* Object matching data *
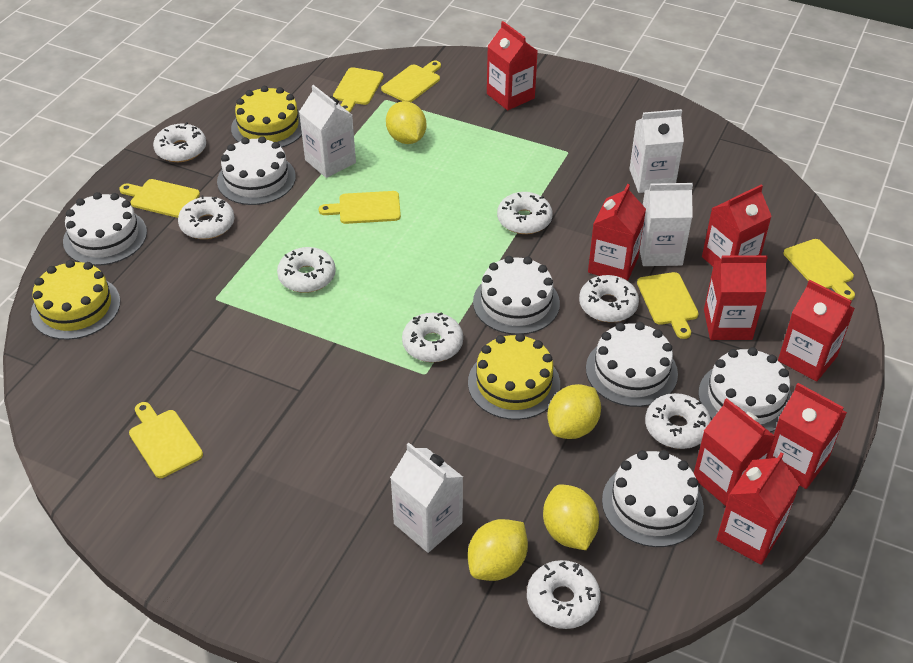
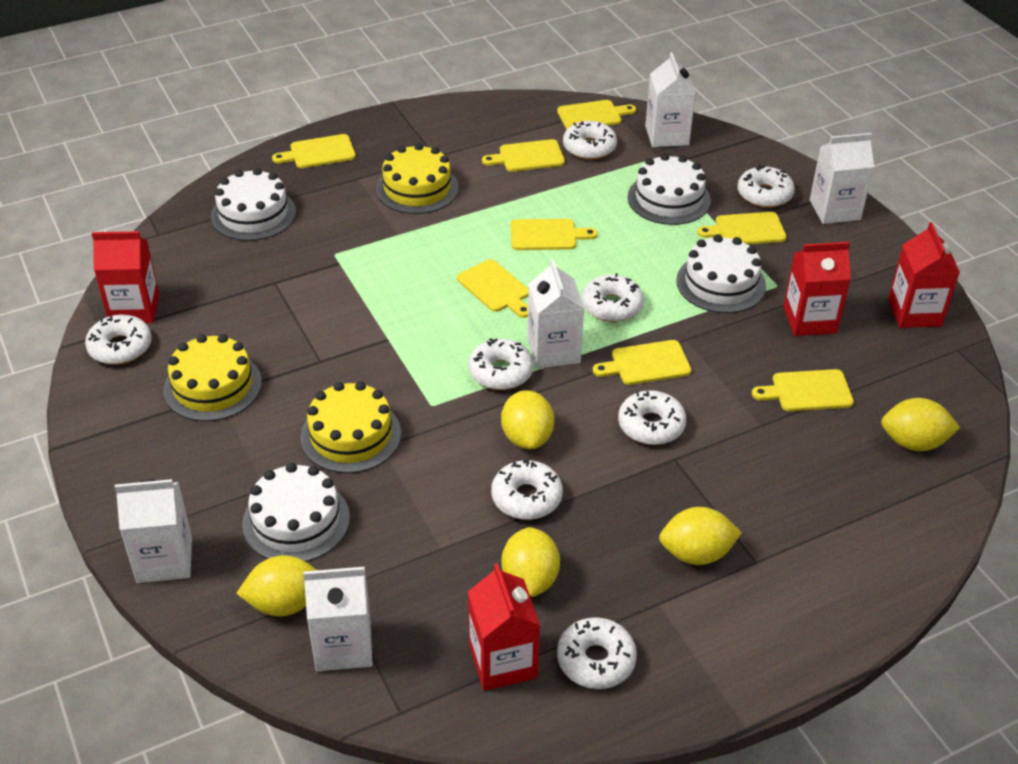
red carton: 8 -> 4
white cake: 6 -> 4
white carton: 4 -> 5
yellow cutting board: 7 -> 8
yellow lemon: 4 -> 5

* Task statement *
Lines that include the word "yellow" are to be extracted from the data above.

* Written solution *
yellow cutting board: 7 -> 8
yellow lemon: 4 -> 5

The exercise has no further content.